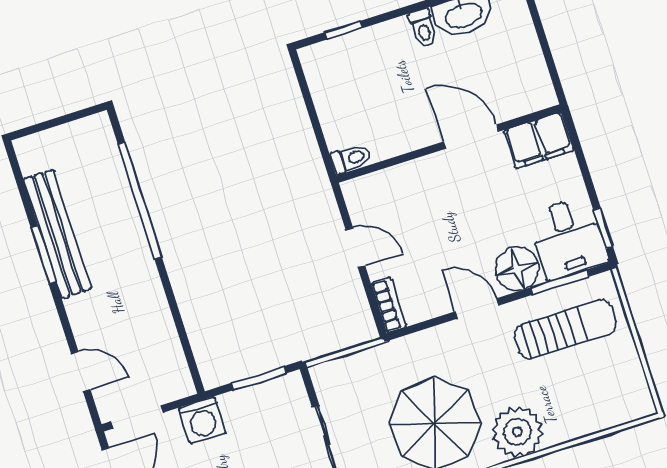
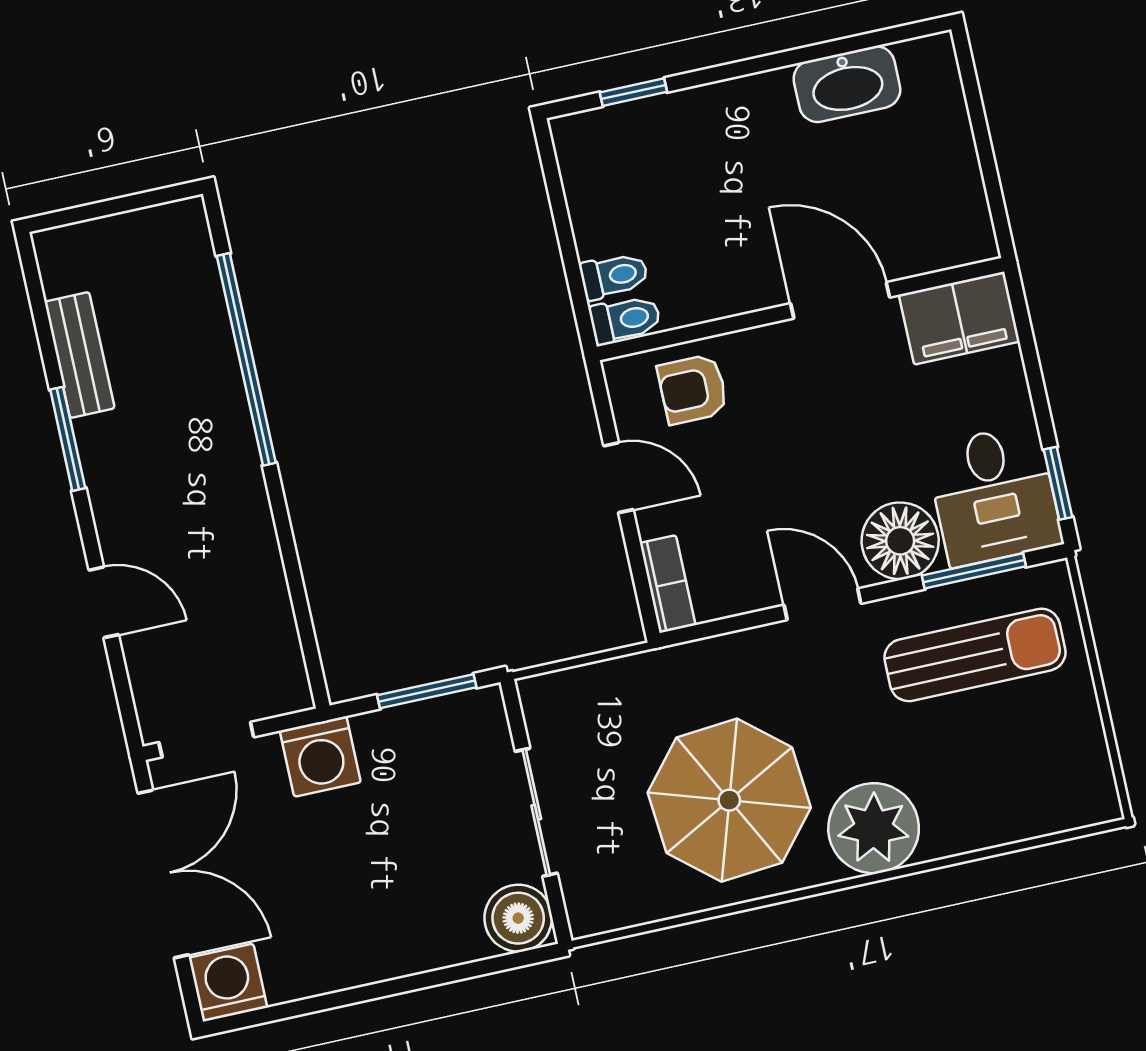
toilet: (423, 28) -> (614, 276), moved, turned -90
armchair: (393, 194) -> (693, 389), added
bench: (57, 234) -> (80, 355), width x0.54, depth x0.82
door: (81, 372) -> (104, 602), moved

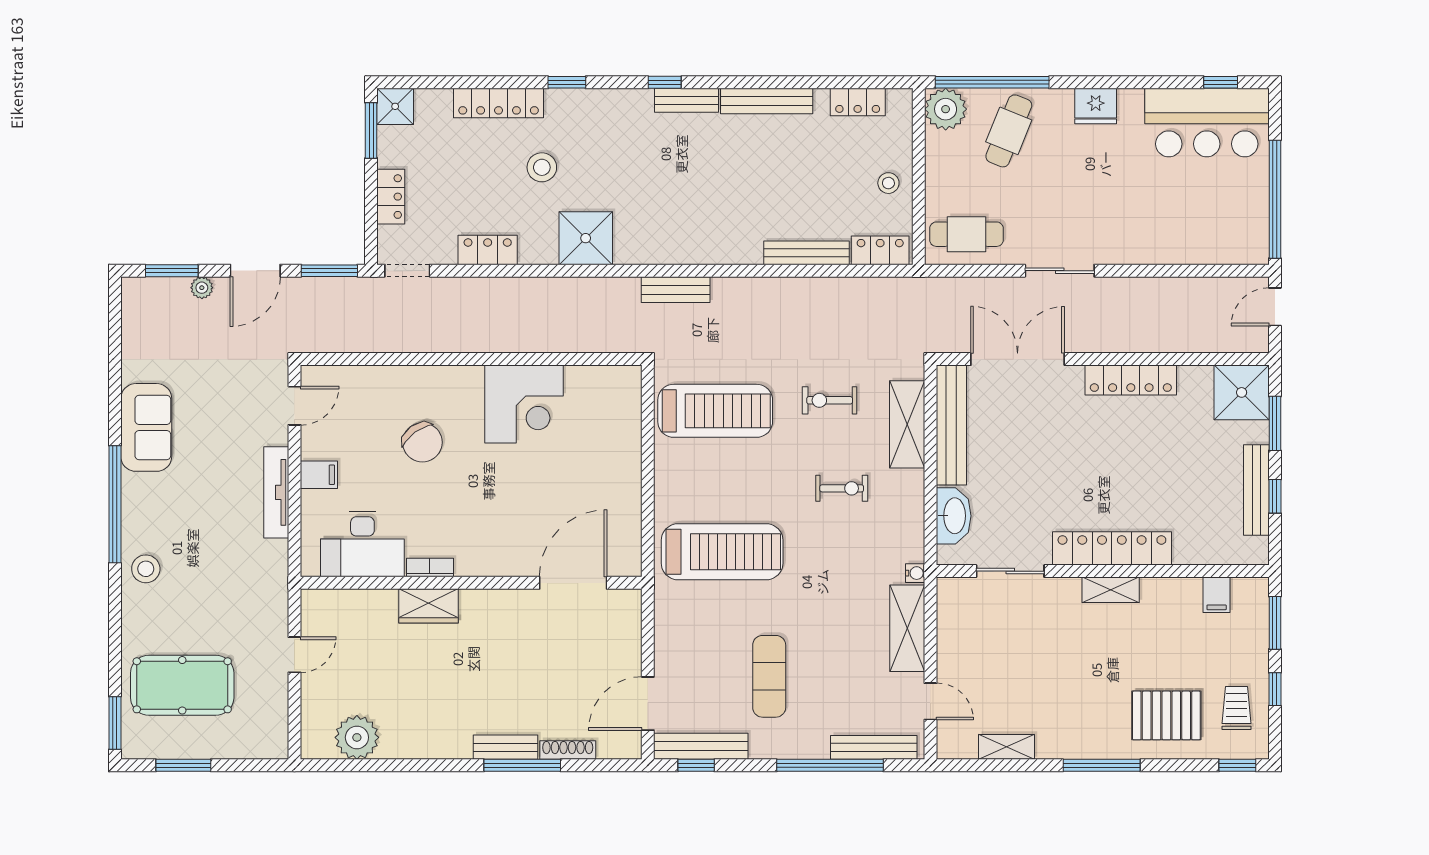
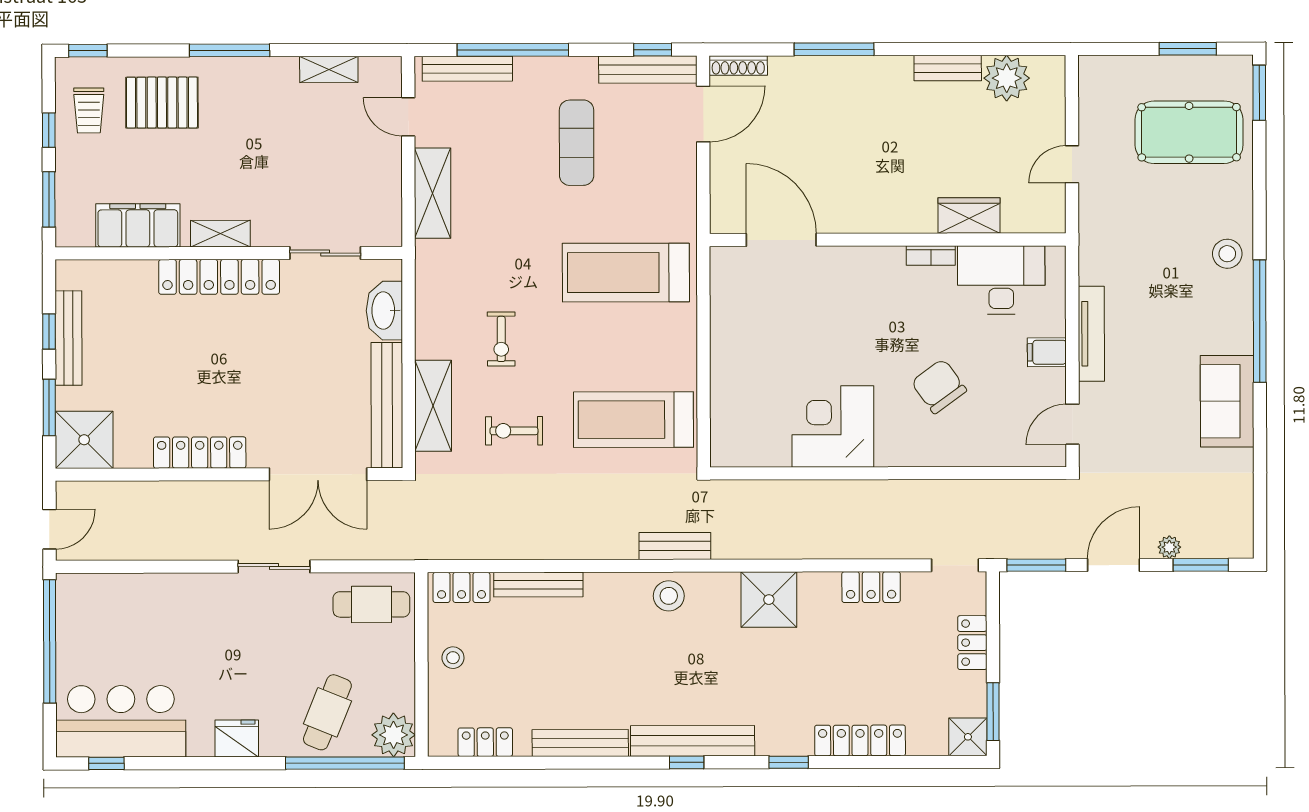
bench: (686, 100) -> (693, 741), width x1.86, depth x1.21
stool: (542, 167) -> (669, 596), moved
exercise bike: (830, 400) -> (514, 431), turned 180
exercise bike: (842, 488) -> (501, 339), turned -90
water cooler: (915, 573) -> (424, 251), removed
door: (573, 583) -> (781, 240), swing flipped
filing cabinet: (1217, 595) -> (138, 225), width x3.00, depth x1.17
wardrobe: (428, 606) -> (969, 216), moved
bench: (505, 747) -> (948, 68), moved
shoe rack: (568, 750) -> (738, 65), moved

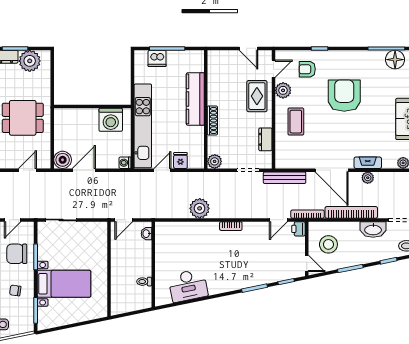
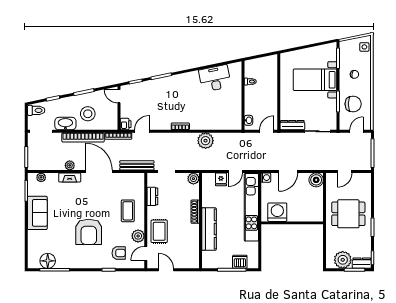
door: (84, 170) -> (288, 172), moved
dresser: (92, 228) -> (292, 125), added
stool: (328, 244) -> (88, 114), moved

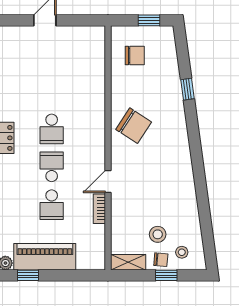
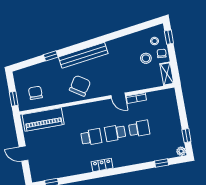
window: (149, 20) -> (14, 99), moved
bench: (179, 139) -> (83, 55), added
piano: (45, 257) -> (43, 119), moved, turned -90
window: (166, 275) -> (169, 37), moved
______________________________
Every record gets retyped exactly; no picture goes into the copy.

toilet: (423, 28) -> (614, 276), moved, turned -90
armchair: (393, 194) -> (693, 389), added
bench: (57, 234) -> (80, 355), width x0.54, depth x0.82
door: (81, 372) -> (104, 602), moved

bench: (686, 100) -> (693, 741), width x1.86, depth x1.21
stool: (542, 167) -> (669, 596), moved
exercise bike: (830, 400) -> (514, 431), turned 180
exercise bike: (842, 488) -> (501, 339), turned -90
water cooler: (915, 573) -> (424, 251), removed
door: (573, 583) -> (781, 240), swing flipped
filing cabinet: (1217, 595) -> (138, 225), width x3.00, depth x1.17
wardrobe: (428, 606) -> (969, 216), moved
bench: (505, 747) -> (948, 68), moved
shoe rack: (568, 750) -> (738, 65), moved

door: (84, 170) -> (288, 172), moved
dresser: (92, 228) -> (292, 125), added
stool: (328, 244) -> (88, 114), moved

window: (149, 20) -> (14, 99), moved
bench: (179, 139) -> (83, 55), added
piano: (45, 257) -> (43, 119), moved, turned -90
window: (166, 275) -> (169, 37), moved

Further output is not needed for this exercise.